OBJECTIVE: Which lines in the rows below contain the string "glissando"? Pick out each of them and copy it in full.

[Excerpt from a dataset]
⟨

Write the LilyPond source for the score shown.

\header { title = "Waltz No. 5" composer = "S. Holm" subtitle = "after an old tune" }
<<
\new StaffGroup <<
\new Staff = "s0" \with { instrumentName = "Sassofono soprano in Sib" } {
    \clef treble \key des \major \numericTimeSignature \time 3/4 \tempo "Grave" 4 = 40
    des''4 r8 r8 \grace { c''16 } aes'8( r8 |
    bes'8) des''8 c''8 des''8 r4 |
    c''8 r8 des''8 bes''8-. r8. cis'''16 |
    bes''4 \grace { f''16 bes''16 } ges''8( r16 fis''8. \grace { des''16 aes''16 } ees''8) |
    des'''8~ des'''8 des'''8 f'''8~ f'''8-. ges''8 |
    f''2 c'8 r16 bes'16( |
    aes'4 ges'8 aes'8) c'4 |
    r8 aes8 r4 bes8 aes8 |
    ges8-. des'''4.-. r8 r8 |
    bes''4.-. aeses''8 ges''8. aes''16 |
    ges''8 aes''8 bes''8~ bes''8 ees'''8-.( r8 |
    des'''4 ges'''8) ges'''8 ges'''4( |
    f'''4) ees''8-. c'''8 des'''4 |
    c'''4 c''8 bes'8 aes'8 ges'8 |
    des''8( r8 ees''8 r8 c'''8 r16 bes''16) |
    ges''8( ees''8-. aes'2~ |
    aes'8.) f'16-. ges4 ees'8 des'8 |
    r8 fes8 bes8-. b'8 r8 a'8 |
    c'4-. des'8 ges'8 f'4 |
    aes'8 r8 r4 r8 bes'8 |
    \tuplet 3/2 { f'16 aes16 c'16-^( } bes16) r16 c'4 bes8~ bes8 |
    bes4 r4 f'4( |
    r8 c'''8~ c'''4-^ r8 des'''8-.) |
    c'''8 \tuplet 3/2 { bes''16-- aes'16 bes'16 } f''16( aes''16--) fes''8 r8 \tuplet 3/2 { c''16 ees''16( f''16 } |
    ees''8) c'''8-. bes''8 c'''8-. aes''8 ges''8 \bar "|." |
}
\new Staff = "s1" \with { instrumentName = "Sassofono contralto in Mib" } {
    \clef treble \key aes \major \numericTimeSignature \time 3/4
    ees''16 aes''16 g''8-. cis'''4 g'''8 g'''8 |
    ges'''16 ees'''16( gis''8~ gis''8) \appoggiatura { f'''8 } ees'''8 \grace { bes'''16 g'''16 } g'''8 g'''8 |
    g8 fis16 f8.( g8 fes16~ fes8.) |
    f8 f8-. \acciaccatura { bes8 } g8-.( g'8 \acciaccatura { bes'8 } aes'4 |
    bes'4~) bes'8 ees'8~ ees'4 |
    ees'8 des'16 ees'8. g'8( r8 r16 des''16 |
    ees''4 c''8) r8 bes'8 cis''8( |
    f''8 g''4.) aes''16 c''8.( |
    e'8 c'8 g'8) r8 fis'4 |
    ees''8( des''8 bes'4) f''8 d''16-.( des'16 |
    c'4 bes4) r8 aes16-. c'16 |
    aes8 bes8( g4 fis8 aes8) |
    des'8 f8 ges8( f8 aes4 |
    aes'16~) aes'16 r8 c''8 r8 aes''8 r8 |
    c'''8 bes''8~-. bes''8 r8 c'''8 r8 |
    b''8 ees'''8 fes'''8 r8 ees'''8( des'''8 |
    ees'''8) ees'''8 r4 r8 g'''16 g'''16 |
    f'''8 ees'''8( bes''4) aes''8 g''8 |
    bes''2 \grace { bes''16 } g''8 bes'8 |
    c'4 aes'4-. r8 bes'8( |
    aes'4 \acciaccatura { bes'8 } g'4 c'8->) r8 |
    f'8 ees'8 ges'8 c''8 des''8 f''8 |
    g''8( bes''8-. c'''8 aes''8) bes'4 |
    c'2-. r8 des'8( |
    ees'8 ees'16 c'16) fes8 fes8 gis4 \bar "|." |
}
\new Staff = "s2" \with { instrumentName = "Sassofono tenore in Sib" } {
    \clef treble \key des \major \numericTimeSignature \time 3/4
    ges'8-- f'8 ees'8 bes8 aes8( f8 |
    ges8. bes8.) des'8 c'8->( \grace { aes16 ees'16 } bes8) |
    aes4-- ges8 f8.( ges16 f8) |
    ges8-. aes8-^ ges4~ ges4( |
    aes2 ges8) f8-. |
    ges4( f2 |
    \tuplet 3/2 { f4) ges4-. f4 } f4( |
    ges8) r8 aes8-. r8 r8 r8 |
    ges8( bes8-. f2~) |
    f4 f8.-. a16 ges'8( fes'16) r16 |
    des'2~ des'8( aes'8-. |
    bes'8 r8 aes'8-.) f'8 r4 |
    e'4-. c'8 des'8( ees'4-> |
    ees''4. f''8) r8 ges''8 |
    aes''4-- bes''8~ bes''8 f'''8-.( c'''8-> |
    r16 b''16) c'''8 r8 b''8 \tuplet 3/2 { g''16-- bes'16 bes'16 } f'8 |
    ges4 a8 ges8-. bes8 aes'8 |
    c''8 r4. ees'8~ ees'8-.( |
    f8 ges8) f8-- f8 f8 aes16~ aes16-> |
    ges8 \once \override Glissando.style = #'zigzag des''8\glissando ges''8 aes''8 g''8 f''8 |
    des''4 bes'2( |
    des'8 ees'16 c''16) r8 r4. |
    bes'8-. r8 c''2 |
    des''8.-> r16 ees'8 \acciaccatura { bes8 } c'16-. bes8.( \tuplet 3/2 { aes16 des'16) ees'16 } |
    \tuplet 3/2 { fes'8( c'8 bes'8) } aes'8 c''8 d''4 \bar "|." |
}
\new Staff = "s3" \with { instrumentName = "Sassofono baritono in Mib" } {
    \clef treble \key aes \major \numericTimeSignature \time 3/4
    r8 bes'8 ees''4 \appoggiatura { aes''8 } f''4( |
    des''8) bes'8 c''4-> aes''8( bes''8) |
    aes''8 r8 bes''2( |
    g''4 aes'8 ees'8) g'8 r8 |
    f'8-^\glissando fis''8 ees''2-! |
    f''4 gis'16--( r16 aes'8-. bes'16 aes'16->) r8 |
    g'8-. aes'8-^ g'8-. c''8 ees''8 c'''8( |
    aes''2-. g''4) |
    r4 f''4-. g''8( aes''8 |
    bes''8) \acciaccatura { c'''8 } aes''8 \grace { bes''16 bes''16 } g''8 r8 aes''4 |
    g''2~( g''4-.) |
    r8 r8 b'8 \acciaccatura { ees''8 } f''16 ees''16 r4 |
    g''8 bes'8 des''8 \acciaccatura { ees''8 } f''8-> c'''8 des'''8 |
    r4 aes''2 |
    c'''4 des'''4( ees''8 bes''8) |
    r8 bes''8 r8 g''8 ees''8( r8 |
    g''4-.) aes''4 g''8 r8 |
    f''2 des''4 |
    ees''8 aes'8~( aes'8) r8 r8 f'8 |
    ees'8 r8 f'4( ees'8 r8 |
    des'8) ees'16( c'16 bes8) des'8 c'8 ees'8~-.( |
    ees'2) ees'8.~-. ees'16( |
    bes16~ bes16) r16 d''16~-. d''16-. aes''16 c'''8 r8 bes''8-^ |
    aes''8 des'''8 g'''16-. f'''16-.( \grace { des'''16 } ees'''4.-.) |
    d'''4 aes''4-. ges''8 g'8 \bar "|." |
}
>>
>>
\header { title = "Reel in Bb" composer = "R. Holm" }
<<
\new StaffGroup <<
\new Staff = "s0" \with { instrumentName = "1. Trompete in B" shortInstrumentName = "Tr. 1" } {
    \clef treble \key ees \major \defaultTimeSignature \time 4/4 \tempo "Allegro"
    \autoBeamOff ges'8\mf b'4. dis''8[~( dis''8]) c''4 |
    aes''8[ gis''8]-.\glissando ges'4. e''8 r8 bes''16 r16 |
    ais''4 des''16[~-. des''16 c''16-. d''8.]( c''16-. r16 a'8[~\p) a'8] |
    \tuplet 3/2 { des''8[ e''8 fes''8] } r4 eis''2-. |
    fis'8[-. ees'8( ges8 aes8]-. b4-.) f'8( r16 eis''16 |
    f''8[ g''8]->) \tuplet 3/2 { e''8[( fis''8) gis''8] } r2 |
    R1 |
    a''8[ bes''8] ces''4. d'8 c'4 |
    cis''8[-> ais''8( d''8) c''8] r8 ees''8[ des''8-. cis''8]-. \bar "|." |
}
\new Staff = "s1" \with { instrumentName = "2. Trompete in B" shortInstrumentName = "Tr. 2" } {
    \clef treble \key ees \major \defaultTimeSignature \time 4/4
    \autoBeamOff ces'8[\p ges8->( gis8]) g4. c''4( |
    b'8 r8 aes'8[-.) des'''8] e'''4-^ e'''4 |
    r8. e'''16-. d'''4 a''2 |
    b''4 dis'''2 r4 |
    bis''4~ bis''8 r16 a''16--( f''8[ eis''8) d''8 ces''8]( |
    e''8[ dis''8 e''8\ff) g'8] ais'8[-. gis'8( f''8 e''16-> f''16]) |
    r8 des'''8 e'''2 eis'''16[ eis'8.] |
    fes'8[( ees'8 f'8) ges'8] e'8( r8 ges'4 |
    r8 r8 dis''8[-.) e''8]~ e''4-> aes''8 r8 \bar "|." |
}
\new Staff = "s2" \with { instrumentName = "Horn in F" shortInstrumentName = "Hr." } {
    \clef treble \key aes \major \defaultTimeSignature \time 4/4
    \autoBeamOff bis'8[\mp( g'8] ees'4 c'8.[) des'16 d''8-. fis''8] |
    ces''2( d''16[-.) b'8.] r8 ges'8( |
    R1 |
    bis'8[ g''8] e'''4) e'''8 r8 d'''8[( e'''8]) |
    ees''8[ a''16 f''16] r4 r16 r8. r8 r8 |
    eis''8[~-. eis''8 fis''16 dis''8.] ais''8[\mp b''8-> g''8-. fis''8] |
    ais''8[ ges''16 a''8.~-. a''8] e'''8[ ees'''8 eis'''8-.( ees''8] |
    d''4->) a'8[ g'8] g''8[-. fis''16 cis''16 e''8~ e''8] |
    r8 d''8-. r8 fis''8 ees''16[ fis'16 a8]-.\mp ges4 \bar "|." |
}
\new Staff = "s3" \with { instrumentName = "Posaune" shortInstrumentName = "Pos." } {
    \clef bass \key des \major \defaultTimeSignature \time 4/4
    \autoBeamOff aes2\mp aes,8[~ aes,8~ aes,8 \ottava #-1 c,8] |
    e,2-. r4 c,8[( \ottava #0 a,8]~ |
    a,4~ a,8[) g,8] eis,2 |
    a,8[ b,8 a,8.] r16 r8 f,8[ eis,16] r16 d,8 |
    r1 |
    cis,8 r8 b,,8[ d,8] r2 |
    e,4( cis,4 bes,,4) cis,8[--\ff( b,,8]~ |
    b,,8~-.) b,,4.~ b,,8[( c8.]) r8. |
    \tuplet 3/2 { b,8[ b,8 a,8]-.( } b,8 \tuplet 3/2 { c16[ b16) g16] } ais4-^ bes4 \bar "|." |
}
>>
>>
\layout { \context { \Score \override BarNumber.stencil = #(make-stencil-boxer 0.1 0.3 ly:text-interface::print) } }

⟩

SOLUTION BELOW:
    ges8 \once \override Glissando.style = #'zigzag des''8\glissando ges''8 aes''8 g''8 f''8 |
    f'8-^\glissando fis''8 ees''2-! |
    aes''8[ gis''8]-.\glissando ges'4. e''8 r8 bes''16 r16 |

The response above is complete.